Task to carry out = Each line below is to be copied exactly; images do not go into the copy.

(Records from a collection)
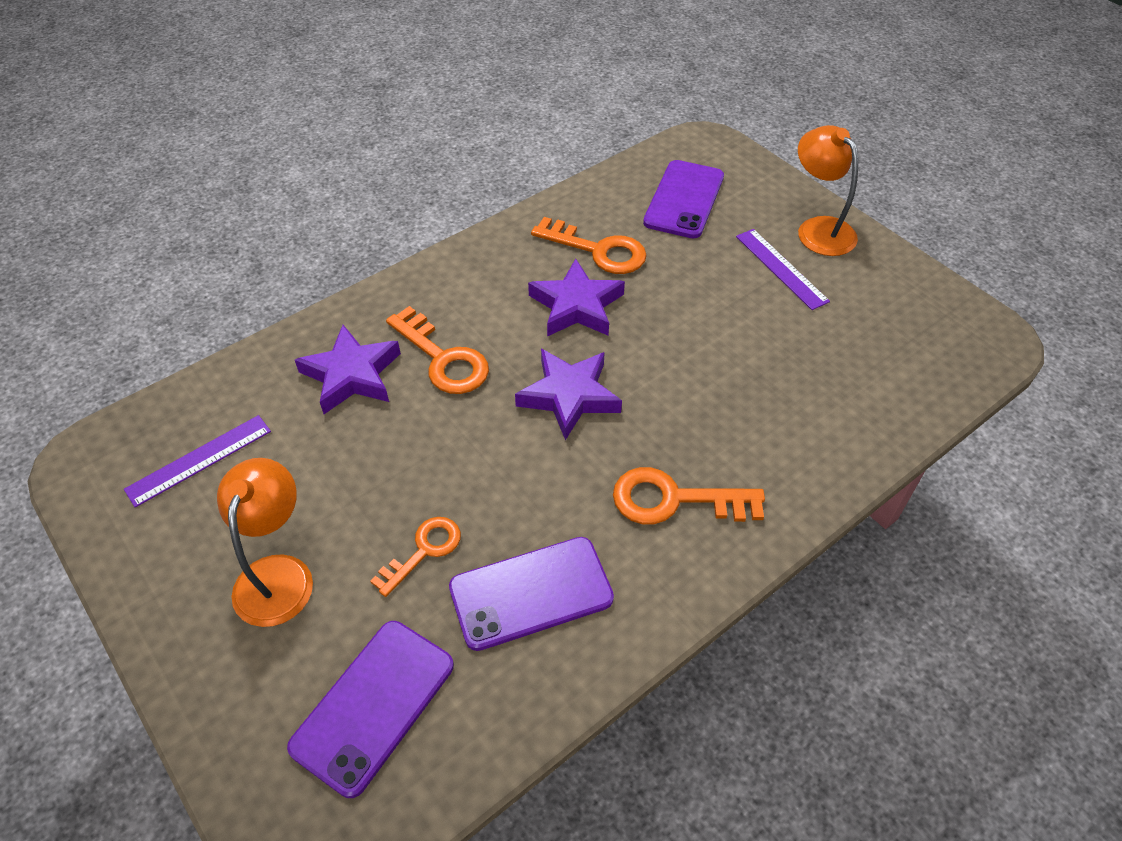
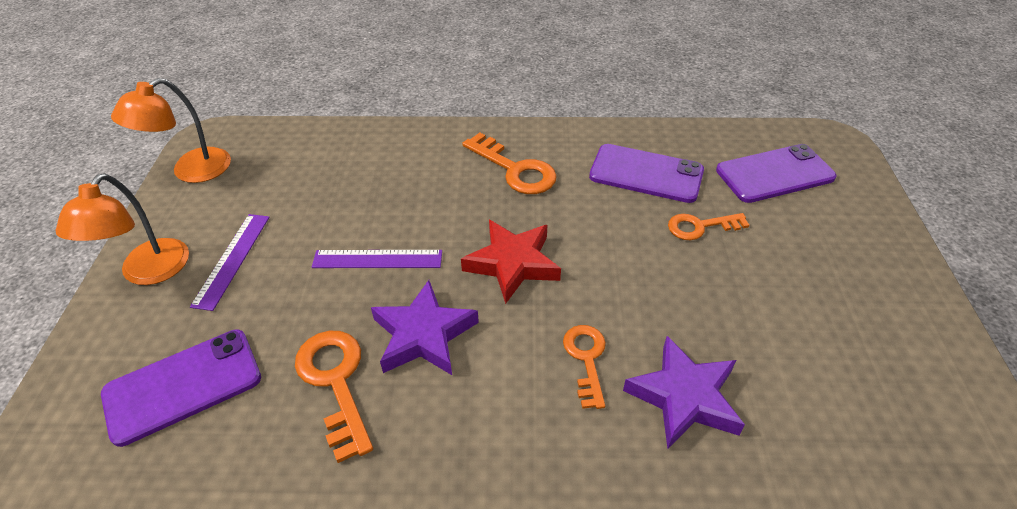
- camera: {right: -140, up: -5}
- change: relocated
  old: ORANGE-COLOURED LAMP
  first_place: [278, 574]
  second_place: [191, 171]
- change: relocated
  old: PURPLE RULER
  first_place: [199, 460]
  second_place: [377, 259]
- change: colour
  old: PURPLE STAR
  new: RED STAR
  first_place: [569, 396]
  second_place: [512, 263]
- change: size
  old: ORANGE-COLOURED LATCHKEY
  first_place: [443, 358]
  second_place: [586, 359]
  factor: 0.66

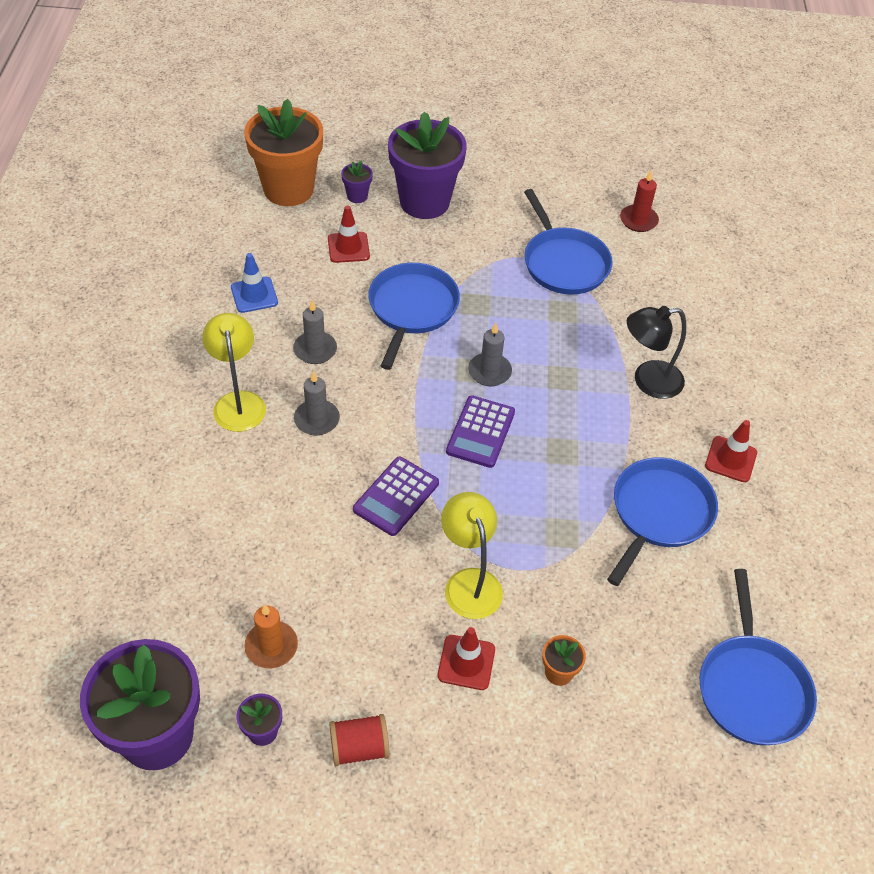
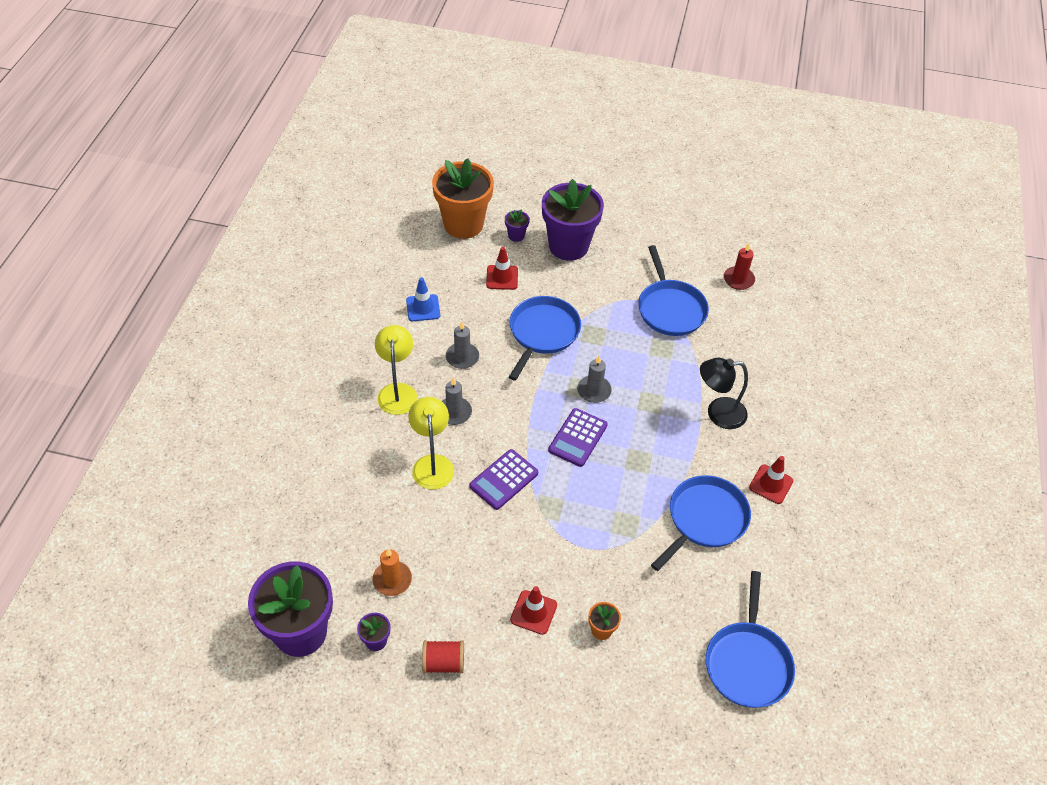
- camera: {right: 10, up: 0}
- change: relocated
  old: BRIGHT YELLOW LAMP
  first_place: [469, 582]
  second_place: [432, 464]

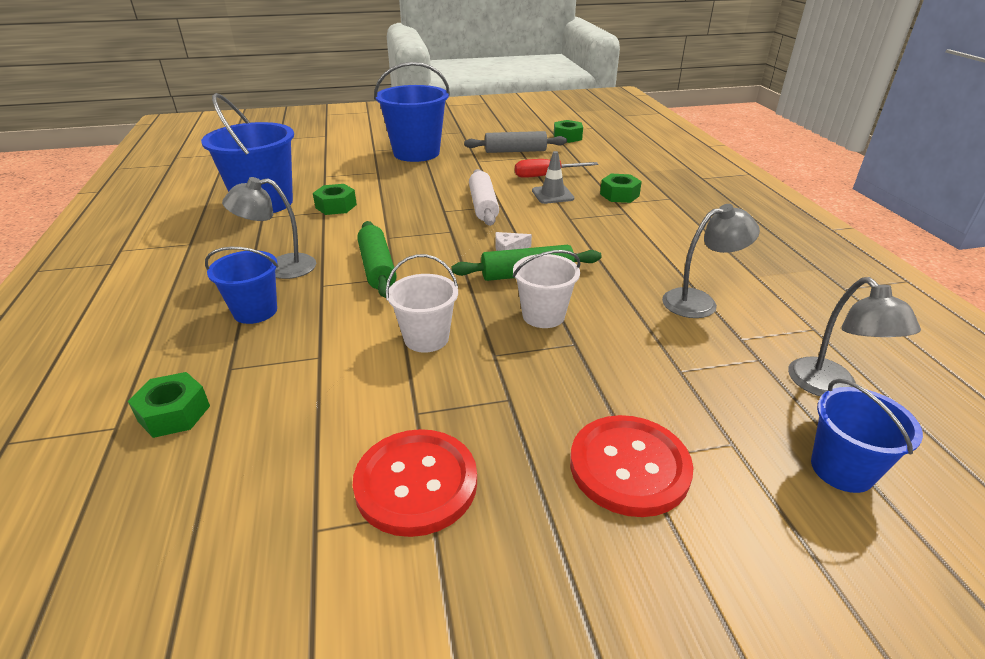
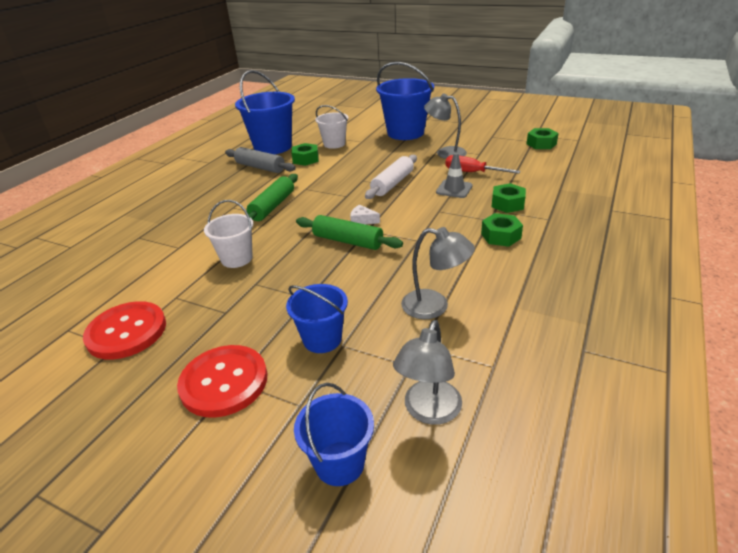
- camera: {right: 40, up: 0}
- change: relocated
  old: ASH-GREY DOUGH ROLLER
  first_place: [515, 151]
  second_place: [260, 167]
- change: relocated
  old: COBALT PAIL
  first_place: [255, 311]
  second_place: [322, 339]
- change: relocated
  old: WHITE PAIL
  first_place: [543, 315]
  second_place: [334, 144]
- change: relocated
  old: ASH-GREY LAMP
  first_place: [280, 268]
  second_place: [445, 152]
- change: relocated
  old: EMERALD NUT
  first_place: [174, 413]
  second_place: [500, 236]

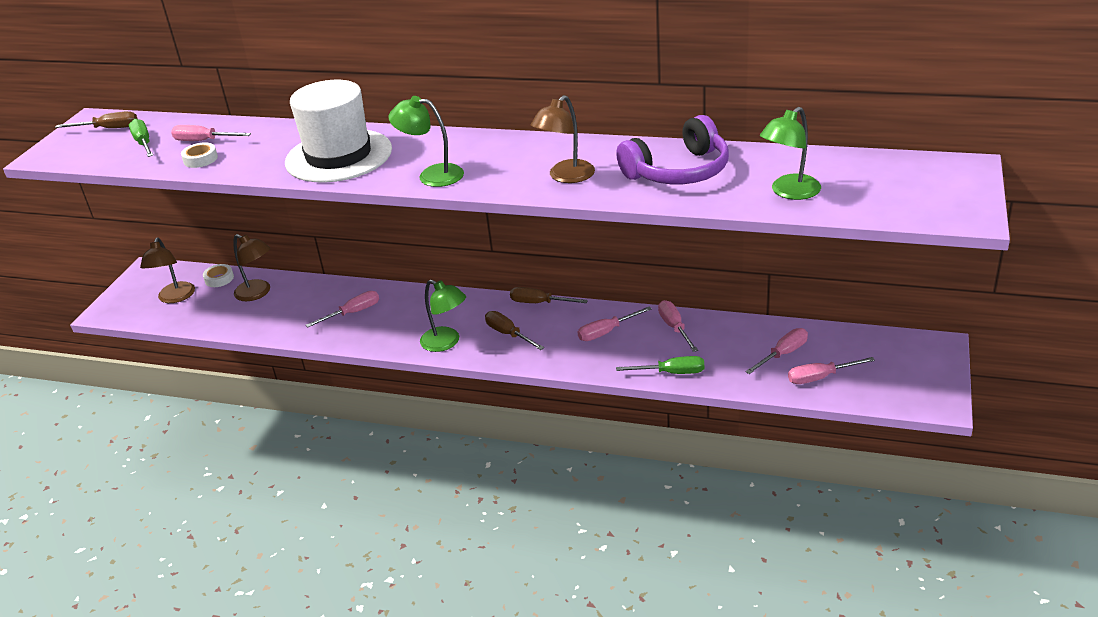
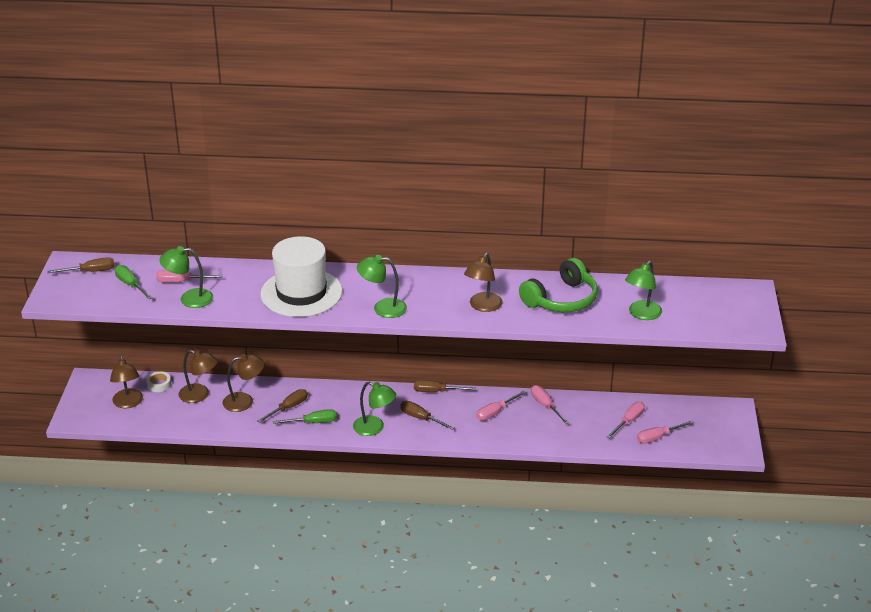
- camera: {right: -15, up: 0}
- change: exchanged
  old: WHITE ROLL OF TAPE
  new: EMERALD LAMP
  first_place: [200, 159]
  second_place: [189, 299]
- change: appeared
  new: RUSSET LAMP
  second_place: [244, 401]
- change: colour
  old: PINK SCREWDRIVER
  new: RUSSET SCREWDRIVER
  first_place: [353, 313]
  second_place: [288, 408]
- change: relocated
  old: EMERALD SCREWDRIVER
  first_place: [671, 373]
  second_place: [313, 422]
- change: colour
  old: PURPLE OVER-EAR HEADPHONES
  new: EMERALD OVER-EAR HEADPHONES
  first_place: [678, 171]
  second_place: [561, 299]

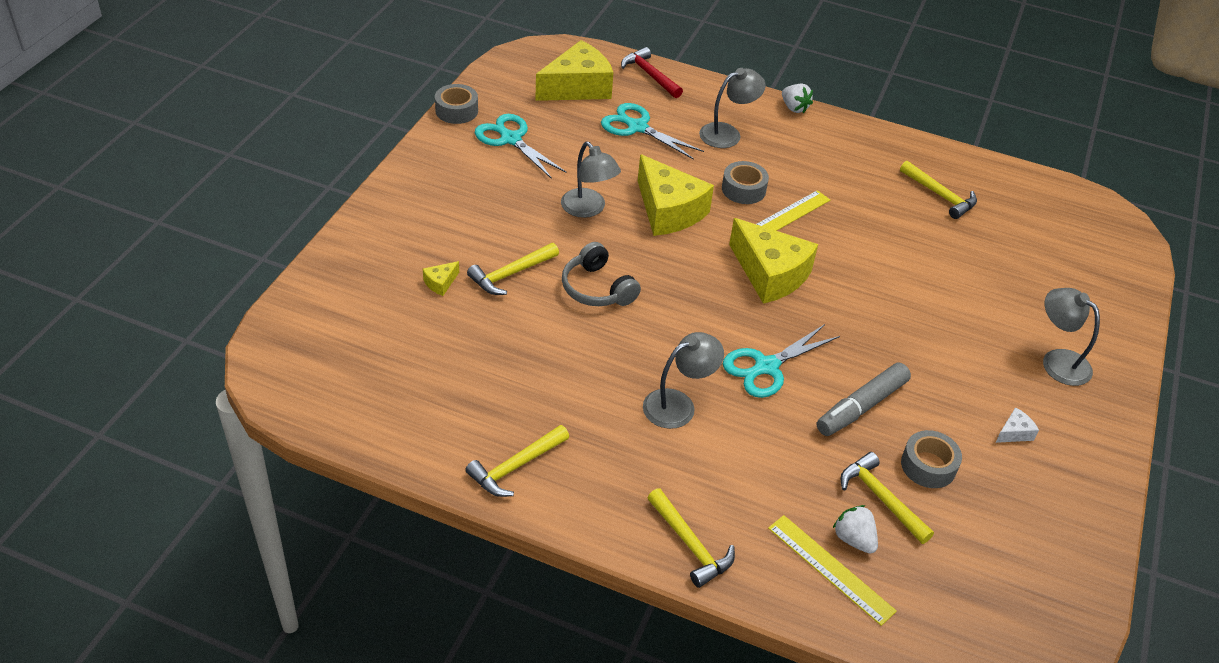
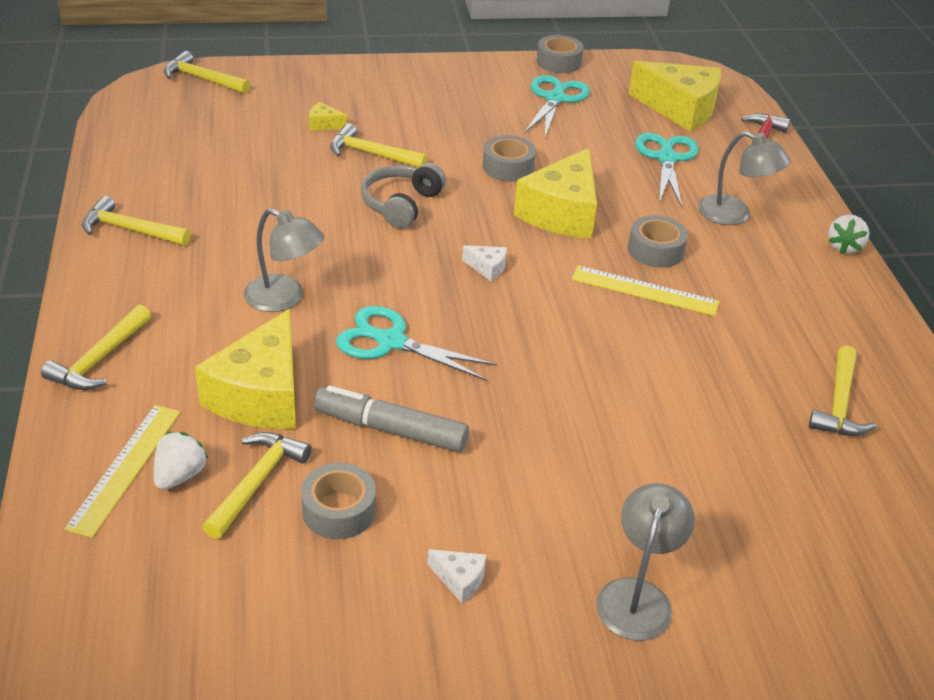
- camera: {right: 60, up: -5}
- change: appeared
  new: BRIGHT YELLOW HAMMER
  second_place: [202, 79]
- change: relocated
  old: BRIGHT YELLOW CHEESE
  first_place: [770, 274]
  second_place: [261, 395]
- change: appeared
  new: WHITE CHEESE
  second_place: [487, 268]
- change: exchanged
  old: ASH-GREY LAMP
  new: ASH-GREY ROLL OF TAPE
  first_place: [588, 209]
  second_place: [508, 167]

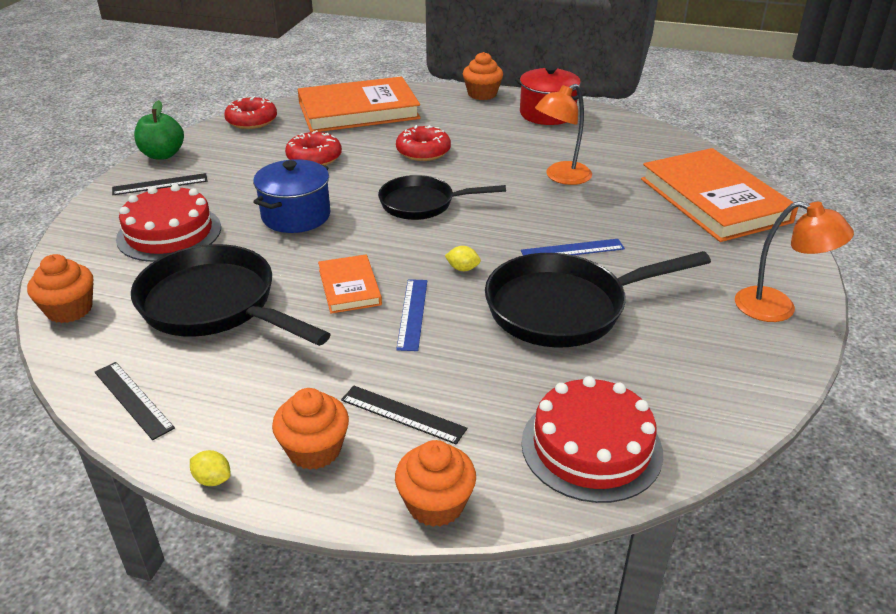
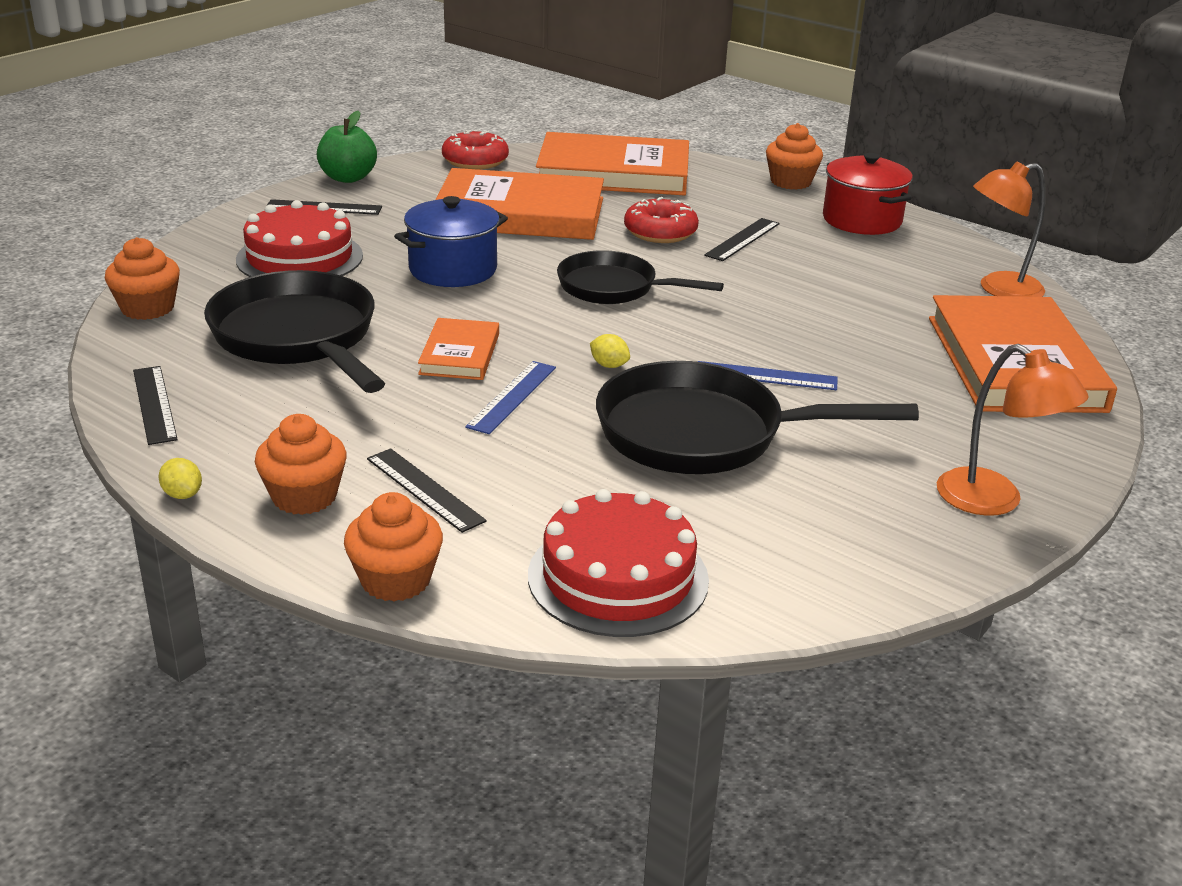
- camera: {right: 20, up: -5}
- change: exchanged
  old: RED DONUT
  new: ORANGE-COLOURED BOOK
  first_place: [314, 157]
  second_place: [520, 213]
- change: appeared
  new: BLACK RULER
  second_place: [742, 239]
- change: relocated
  old: ORANGE-COLOURED LAMP
  first_place: [561, 177]
  second_place: [999, 289]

Result for this task =
- camera: {right: -140, up: -5}
- change: relocated
  old: ORANGE-COLOURED LAMP
  first_place: [278, 574]
  second_place: [191, 171]
- change: relocated
  old: PURPLE RULER
  first_place: [199, 460]
  second_place: [377, 259]
- change: colour
  old: PURPLE STAR
  new: RED STAR
  first_place: [569, 396]
  second_place: [512, 263]
- change: size
  old: ORANGE-COLOURED LATCHKEY
  first_place: [443, 358]
  second_place: [586, 359]
  factor: 0.66

- camera: {right: 10, up: 0}
- change: relocated
  old: BRIGHT YELLOW LAMP
  first_place: [469, 582]
  second_place: [432, 464]

- camera: {right: 40, up: 0}
- change: relocated
  old: ASH-GREY DOUGH ROLLER
  first_place: [515, 151]
  second_place: [260, 167]
- change: relocated
  old: COBALT PAIL
  first_place: [255, 311]
  second_place: [322, 339]
- change: relocated
  old: WHITE PAIL
  first_place: [543, 315]
  second_place: [334, 144]
- change: relocated
  old: ASH-GREY LAMP
  first_place: [280, 268]
  second_place: [445, 152]
- change: relocated
  old: EMERALD NUT
  first_place: [174, 413]
  second_place: [500, 236]

- camera: {right: -15, up: 0}
- change: exchanged
  old: WHITE ROLL OF TAPE
  new: EMERALD LAMP
  first_place: [200, 159]
  second_place: [189, 299]
- change: appeared
  new: RUSSET LAMP
  second_place: [244, 401]
- change: colour
  old: PINK SCREWDRIVER
  new: RUSSET SCREWDRIVER
  first_place: [353, 313]
  second_place: [288, 408]
- change: relocated
  old: EMERALD SCREWDRIVER
  first_place: [671, 373]
  second_place: [313, 422]
- change: colour
  old: PURPLE OVER-EAR HEADPHONES
  new: EMERALD OVER-EAR HEADPHONES
  first_place: [678, 171]
  second_place: [561, 299]

- camera: {right: 60, up: -5}
- change: appeared
  new: BRIGHT YELLOW HAMMER
  second_place: [202, 79]
- change: relocated
  old: BRIGHT YELLOW CHEESE
  first_place: [770, 274]
  second_place: [261, 395]
- change: appeared
  new: WHITE CHEESE
  second_place: [487, 268]
- change: exchanged
  old: ASH-GREY LAMP
  new: ASH-GREY ROLL OF TAPE
  first_place: [588, 209]
  second_place: [508, 167]

- camera: {right: 20, up: -5}
- change: exchanged
  old: RED DONUT
  new: ORANGE-COLOURED BOOK
  first_place: [314, 157]
  second_place: [520, 213]
- change: appeared
  new: BLACK RULER
  second_place: [742, 239]
- change: relocated
  old: ORANGE-COLOURED LAMP
  first_place: [561, 177]
  second_place: [999, 289]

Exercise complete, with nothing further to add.